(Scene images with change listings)
##########
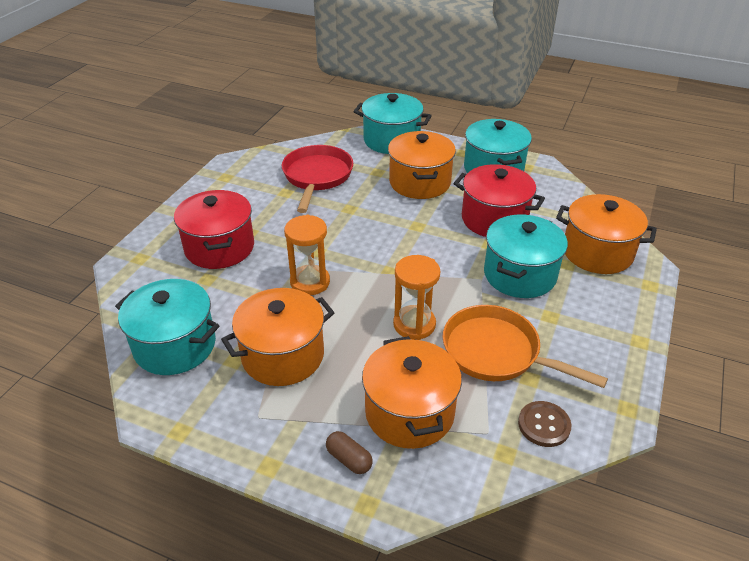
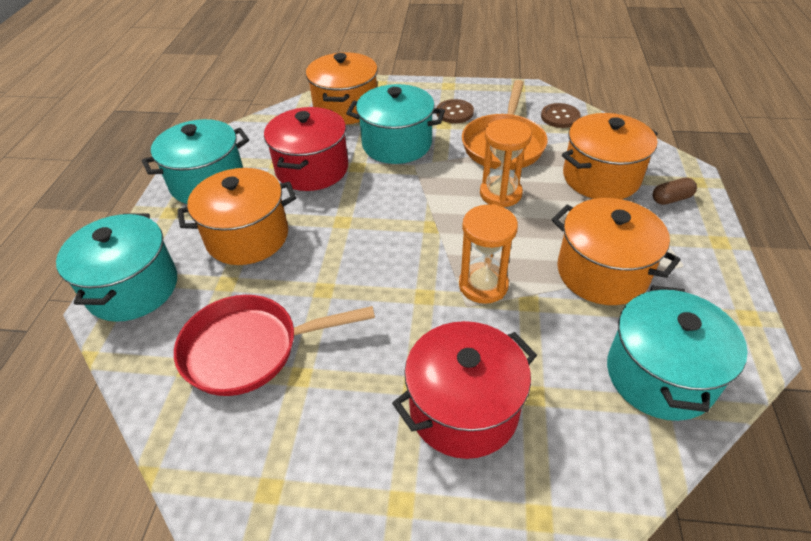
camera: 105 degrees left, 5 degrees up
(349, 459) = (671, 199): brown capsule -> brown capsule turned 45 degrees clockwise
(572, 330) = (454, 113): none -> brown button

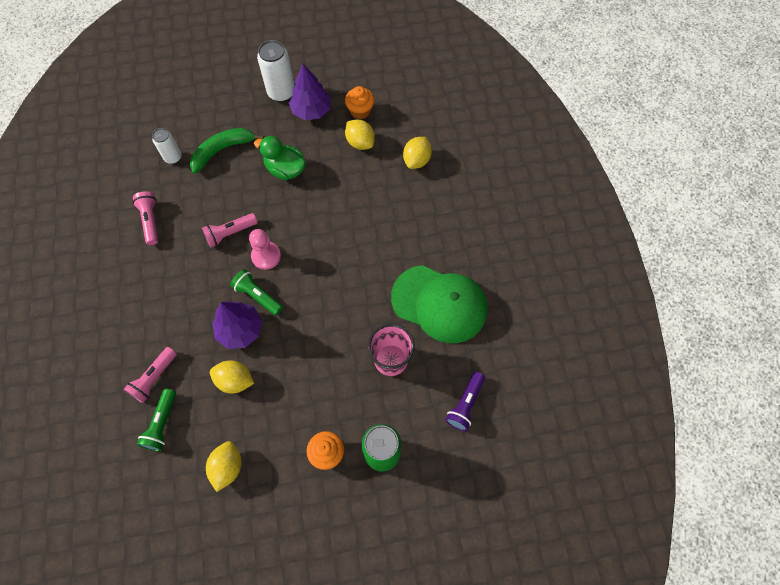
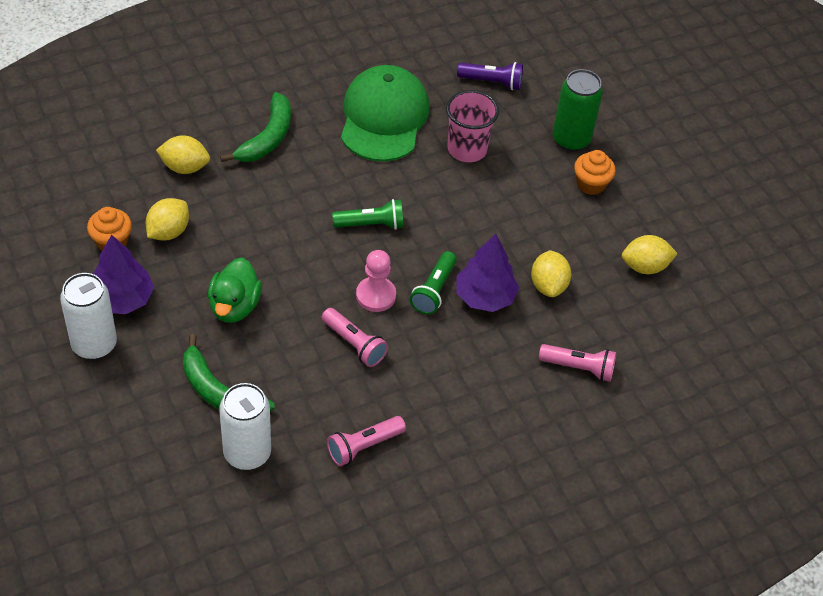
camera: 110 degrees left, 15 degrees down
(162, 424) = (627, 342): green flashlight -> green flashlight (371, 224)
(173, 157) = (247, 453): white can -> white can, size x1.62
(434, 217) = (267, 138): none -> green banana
##########
PROBLEM DESCRIPTION> Look through the records and copy down every line that holds "degrees".

ANSWER BOX>
camera: 105 degrees left, 5 degrees up
(349, 459) = (671, 199): brown capsule -> brown capsule turned 45 degrees clockwise
camera: 110 degrees left, 15 degrees down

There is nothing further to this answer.